◆ **Task details**:
Return the data below exactly, but only from the line containing "(587, 229) = (736, 256): pink" through the line containing "camera: 40 degrees right, 10 degrees up", with both of those lines included.

◆ **Supplied data**:
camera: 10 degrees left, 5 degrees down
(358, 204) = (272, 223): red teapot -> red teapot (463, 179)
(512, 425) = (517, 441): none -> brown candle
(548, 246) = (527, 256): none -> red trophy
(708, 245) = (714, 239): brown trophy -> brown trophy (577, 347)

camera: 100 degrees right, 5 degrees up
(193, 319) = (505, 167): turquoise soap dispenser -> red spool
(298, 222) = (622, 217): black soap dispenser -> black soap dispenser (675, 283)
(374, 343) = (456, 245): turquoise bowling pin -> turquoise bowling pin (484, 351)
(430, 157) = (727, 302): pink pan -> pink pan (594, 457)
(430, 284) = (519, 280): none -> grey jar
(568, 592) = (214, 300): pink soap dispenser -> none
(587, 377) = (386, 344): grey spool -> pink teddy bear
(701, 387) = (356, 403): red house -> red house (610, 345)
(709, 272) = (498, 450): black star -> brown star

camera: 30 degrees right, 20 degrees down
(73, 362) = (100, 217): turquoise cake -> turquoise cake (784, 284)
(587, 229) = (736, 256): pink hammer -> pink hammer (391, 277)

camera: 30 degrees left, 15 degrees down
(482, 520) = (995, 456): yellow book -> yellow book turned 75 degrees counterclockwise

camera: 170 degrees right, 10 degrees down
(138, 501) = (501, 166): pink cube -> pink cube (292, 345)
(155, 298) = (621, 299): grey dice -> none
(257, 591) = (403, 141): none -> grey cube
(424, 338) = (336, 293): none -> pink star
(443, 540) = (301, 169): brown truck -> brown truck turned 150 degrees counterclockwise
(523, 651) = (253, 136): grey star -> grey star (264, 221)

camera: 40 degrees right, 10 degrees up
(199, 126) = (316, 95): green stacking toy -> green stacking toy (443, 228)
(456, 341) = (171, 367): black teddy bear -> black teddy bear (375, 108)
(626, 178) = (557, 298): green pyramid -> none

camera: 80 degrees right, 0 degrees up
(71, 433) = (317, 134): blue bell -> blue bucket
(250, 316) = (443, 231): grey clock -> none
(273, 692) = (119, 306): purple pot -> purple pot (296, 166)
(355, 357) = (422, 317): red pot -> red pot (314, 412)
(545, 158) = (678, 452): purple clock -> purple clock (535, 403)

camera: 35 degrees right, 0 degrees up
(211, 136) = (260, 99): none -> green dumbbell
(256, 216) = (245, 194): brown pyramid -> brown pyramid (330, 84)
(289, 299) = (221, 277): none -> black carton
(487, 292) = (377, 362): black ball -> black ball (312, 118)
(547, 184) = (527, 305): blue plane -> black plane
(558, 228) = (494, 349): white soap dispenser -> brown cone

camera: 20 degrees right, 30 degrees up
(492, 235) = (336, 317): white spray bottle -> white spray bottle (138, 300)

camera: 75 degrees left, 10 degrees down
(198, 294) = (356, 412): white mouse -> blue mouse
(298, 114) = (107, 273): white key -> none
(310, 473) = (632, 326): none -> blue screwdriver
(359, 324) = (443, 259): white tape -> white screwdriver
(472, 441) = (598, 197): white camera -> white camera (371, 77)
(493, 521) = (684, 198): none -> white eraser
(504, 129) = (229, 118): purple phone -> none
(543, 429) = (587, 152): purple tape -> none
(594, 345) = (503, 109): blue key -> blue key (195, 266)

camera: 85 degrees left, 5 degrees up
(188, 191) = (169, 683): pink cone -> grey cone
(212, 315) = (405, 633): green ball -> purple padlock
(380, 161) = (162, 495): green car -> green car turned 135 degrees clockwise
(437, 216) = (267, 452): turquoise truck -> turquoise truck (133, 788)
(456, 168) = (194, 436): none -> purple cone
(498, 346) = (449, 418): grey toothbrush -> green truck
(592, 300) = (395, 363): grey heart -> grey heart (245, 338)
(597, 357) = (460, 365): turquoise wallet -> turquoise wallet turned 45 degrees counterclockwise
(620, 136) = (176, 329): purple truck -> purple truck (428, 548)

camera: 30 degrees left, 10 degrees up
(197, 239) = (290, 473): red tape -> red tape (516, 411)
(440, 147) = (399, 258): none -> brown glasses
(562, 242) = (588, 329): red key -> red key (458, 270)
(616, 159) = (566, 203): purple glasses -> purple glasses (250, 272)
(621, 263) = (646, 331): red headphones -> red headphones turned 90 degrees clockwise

◆ **Result**:
(587, 229) = (736, 256): pink hammer -> pink hammer (391, 277)

camera: 30 degrees left, 15 degrees down
(482, 520) = (995, 456): yellow book -> yellow book turned 75 degrees counterclockwise

camera: 170 degrees right, 10 degrees down
(138, 501) = (501, 166): pink cube -> pink cube (292, 345)
(155, 298) = (621, 299): grey dice -> none
(257, 591) = (403, 141): none -> grey cube
(424, 338) = (336, 293): none -> pink star
(443, 540) = (301, 169): brown truck -> brown truck turned 150 degrees counterclockwise
(523, 651) = (253, 136): grey star -> grey star (264, 221)

camera: 40 degrees right, 10 degrees up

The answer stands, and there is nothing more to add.